YOUR ASSIGNMENT: Nothing in the data may be altered; copy it all exactly.

-- MATERIAL SUPPLIED follows --

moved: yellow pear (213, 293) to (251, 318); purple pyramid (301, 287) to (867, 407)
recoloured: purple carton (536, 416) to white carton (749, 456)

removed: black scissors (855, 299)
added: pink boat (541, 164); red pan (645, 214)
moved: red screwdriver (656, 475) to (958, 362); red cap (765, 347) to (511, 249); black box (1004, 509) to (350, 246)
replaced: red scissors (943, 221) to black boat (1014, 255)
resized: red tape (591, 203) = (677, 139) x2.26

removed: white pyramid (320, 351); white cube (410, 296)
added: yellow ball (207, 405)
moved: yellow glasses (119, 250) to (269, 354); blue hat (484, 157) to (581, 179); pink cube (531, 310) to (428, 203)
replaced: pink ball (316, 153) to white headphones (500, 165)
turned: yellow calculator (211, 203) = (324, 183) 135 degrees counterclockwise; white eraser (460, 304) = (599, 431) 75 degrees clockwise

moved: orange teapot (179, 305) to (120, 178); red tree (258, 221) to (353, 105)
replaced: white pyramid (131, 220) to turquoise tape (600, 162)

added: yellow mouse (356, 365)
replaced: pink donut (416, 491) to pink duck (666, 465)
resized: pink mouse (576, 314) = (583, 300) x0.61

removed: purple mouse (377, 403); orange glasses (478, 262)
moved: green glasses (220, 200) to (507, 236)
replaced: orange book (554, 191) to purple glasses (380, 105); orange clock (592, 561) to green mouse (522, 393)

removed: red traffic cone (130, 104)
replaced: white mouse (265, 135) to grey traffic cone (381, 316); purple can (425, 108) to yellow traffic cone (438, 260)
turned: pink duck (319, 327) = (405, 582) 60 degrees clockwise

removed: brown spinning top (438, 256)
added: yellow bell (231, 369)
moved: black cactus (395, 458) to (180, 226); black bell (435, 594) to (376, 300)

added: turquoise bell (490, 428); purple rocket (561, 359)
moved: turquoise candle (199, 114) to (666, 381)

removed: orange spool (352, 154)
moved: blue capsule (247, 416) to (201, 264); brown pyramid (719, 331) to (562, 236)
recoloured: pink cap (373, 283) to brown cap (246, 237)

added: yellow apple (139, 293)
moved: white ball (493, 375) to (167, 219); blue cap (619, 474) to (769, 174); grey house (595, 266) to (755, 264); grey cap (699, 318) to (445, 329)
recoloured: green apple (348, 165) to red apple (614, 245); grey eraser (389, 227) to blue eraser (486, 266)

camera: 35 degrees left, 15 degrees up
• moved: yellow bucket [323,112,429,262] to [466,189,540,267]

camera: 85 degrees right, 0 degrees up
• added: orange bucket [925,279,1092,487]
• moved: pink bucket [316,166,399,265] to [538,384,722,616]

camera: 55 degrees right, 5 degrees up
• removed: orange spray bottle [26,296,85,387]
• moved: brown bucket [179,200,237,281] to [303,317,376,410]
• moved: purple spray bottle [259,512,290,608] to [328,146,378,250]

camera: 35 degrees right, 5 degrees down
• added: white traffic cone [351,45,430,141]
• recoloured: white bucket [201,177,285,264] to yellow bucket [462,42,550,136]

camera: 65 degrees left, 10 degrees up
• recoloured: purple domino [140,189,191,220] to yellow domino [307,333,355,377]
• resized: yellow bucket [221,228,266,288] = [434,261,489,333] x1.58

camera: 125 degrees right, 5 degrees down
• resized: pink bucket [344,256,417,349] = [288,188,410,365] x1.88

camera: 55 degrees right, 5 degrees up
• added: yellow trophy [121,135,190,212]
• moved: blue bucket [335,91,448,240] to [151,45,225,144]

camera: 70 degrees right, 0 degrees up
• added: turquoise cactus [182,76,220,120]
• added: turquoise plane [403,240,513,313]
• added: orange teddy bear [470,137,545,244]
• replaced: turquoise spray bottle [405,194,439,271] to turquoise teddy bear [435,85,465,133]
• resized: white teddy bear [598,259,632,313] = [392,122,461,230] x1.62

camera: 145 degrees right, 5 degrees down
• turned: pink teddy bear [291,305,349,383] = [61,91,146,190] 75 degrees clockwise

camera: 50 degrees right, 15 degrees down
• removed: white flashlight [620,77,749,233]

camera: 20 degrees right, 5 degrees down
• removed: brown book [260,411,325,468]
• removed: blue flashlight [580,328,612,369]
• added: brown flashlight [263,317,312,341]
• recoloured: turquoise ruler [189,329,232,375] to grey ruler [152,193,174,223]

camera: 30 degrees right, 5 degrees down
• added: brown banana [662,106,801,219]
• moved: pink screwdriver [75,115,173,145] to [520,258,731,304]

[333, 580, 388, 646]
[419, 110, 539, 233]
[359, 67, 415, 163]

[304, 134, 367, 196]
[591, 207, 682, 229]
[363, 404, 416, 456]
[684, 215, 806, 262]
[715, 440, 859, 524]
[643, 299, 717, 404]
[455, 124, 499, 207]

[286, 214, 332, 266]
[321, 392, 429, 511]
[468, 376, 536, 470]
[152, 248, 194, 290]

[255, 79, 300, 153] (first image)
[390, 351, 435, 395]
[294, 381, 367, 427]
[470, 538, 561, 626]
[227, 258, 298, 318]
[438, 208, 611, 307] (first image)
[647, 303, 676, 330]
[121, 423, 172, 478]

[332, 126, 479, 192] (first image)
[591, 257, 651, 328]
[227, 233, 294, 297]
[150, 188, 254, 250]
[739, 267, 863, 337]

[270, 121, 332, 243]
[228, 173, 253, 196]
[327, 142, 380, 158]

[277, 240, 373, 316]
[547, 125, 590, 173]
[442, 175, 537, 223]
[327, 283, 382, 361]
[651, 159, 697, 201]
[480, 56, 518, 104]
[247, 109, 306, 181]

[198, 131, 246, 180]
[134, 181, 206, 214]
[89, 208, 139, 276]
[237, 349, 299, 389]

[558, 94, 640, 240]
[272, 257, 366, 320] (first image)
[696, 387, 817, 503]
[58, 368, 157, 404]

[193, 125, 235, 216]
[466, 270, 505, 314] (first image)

-- MATERIAL SUPPLIED concluded --

RESPONSE FOR THIS EXERCISE:
moved: yellow pear (213, 293) to (251, 318); purple pyramid (301, 287) to (867, 407)
recoloured: purple carton (536, 416) to white carton (749, 456)

removed: black scissors (855, 299)
added: pink boat (541, 164); red pan (645, 214)
moved: red screwdriver (656, 475) to (958, 362); red cap (765, 347) to (511, 249); black box (1004, 509) to (350, 246)
replaced: red scissors (943, 221) to black boat (1014, 255)
resized: red tape (591, 203) = (677, 139) x2.26

removed: white pyramid (320, 351); white cube (410, 296)
added: yellow ball (207, 405)
moved: yellow glasses (119, 250) to (269, 354); blue hat (484, 157) to (581, 179); pink cube (531, 310) to (428, 203)
replaced: pink ball (316, 153) to white headphones (500, 165)
turned: yellow calculator (211, 203) = (324, 183) 135 degrees counterclockwise; white eraser (460, 304) = (599, 431) 75 degrees clockwise

moved: orange teapot (179, 305) to (120, 178); red tree (258, 221) to (353, 105)
replaced: white pyramid (131, 220) to turquoise tape (600, 162)

added: yellow mouse (356, 365)
replaced: pink donut (416, 491) to pink duck (666, 465)
resized: pink mouse (576, 314) = (583, 300) x0.61

removed: purple mouse (377, 403); orange glasses (478, 262)
moved: green glasses (220, 200) to (507, 236)
replaced: orange book (554, 191) to purple glasses (380, 105); orange clock (592, 561) to green mouse (522, 393)

removed: red traffic cone (130, 104)
replaced: white mouse (265, 135) to grey traffic cone (381, 316); purple can (425, 108) to yellow traffic cone (438, 260)
turned: pink duck (319, 327) = (405, 582) 60 degrees clockwise

removed: brown spinning top (438, 256)
added: yellow bell (231, 369)
moved: black cactus (395, 458) to (180, 226); black bell (435, 594) to (376, 300)

added: turquoise bell (490, 428); purple rocket (561, 359)
moved: turquoise candle (199, 114) to (666, 381)

removed: orange spool (352, 154)
moved: blue capsule (247, 416) to (201, 264); brown pyramid (719, 331) to (562, 236)
recoloured: pink cap (373, 283) to brown cap (246, 237)

added: yellow apple (139, 293)
moved: white ball (493, 375) to (167, 219); blue cap (619, 474) to (769, 174); grey house (595, 266) to (755, 264); grey cap (699, 318) to (445, 329)
recoloured: green apple (348, 165) to red apple (614, 245); grey eraser (389, 227) to blue eraser (486, 266)

camera: 35 degrees left, 15 degrees up
• moved: yellow bucket [323,112,429,262] to [466,189,540,267]

camera: 85 degrees right, 0 degrees up
• added: orange bucket [925,279,1092,487]
• moved: pink bucket [316,166,399,265] to [538,384,722,616]

camera: 55 degrees right, 5 degrees up
• removed: orange spray bottle [26,296,85,387]
• moved: brown bucket [179,200,237,281] to [303,317,376,410]
• moved: purple spray bottle [259,512,290,608] to [328,146,378,250]

camera: 35 degrees right, 5 degrees down
• added: white traffic cone [351,45,430,141]
• recoloured: white bucket [201,177,285,264] to yellow bucket [462,42,550,136]

camera: 65 degrees left, 10 degrees up
• recoloured: purple domino [140,189,191,220] to yellow domino [307,333,355,377]
• resized: yellow bucket [221,228,266,288] = [434,261,489,333] x1.58

camera: 125 degrees right, 5 degrees down
• resized: pink bucket [344,256,417,349] = [288,188,410,365] x1.88

camera: 55 degrees right, 5 degrees up
• added: yellow trophy [121,135,190,212]
• moved: blue bucket [335,91,448,240] to [151,45,225,144]

camera: 70 degrees right, 0 degrees up
• added: turquoise cactus [182,76,220,120]
• added: turquoise plane [403,240,513,313]
• added: orange teddy bear [470,137,545,244]
• replaced: turquoise spray bottle [405,194,439,271] to turquoise teddy bear [435,85,465,133]
• resized: white teddy bear [598,259,632,313] = [392,122,461,230] x1.62

camera: 145 degrees right, 5 degrees down
• turned: pink teddy bear [291,305,349,383] = [61,91,146,190] 75 degrees clockwise

camera: 50 degrees right, 15 degrees down
• removed: white flashlight [620,77,749,233]

camera: 20 degrees right, 5 degrees down
• removed: brown book [260,411,325,468]
• removed: blue flashlight [580,328,612,369]
• added: brown flashlight [263,317,312,341]
• recoloured: turquoise ruler [189,329,232,375] to grey ruler [152,193,174,223]

camera: 30 degrees right, 5 degrees down
• added: brown banana [662,106,801,219]
• moved: pink screwdriver [75,115,173,145] to [520,258,731,304]

[333, 580, 388, 646]
[419, 110, 539, 233]
[359, 67, 415, 163]

[304, 134, 367, 196]
[591, 207, 682, 229]
[363, 404, 416, 456]
[684, 215, 806, 262]
[715, 440, 859, 524]
[643, 299, 717, 404]
[455, 124, 499, 207]

[286, 214, 332, 266]
[321, 392, 429, 511]
[468, 376, 536, 470]
[152, 248, 194, 290]

[255, 79, 300, 153] (first image)
[390, 351, 435, 395]
[294, 381, 367, 427]
[470, 538, 561, 626]
[227, 258, 298, 318]
[438, 208, 611, 307] (first image)
[647, 303, 676, 330]
[121, 423, 172, 478]

[332, 126, 479, 192] (first image)
[591, 257, 651, 328]
[227, 233, 294, 297]
[150, 188, 254, 250]
[739, 267, 863, 337]

[270, 121, 332, 243]
[228, 173, 253, 196]
[327, 142, 380, 158]

[277, 240, 373, 316]
[547, 125, 590, 173]
[442, 175, 537, 223]
[327, 283, 382, 361]
[651, 159, 697, 201]
[480, 56, 518, 104]
[247, 109, 306, 181]

[198, 131, 246, 180]
[134, 181, 206, 214]
[89, 208, 139, 276]
[237, 349, 299, 389]

[558, 94, 640, 240]
[272, 257, 366, 320] (first image)
[696, 387, 817, 503]
[58, 368, 157, 404]

[193, 125, 235, 216]
[466, 270, 505, 314] (first image)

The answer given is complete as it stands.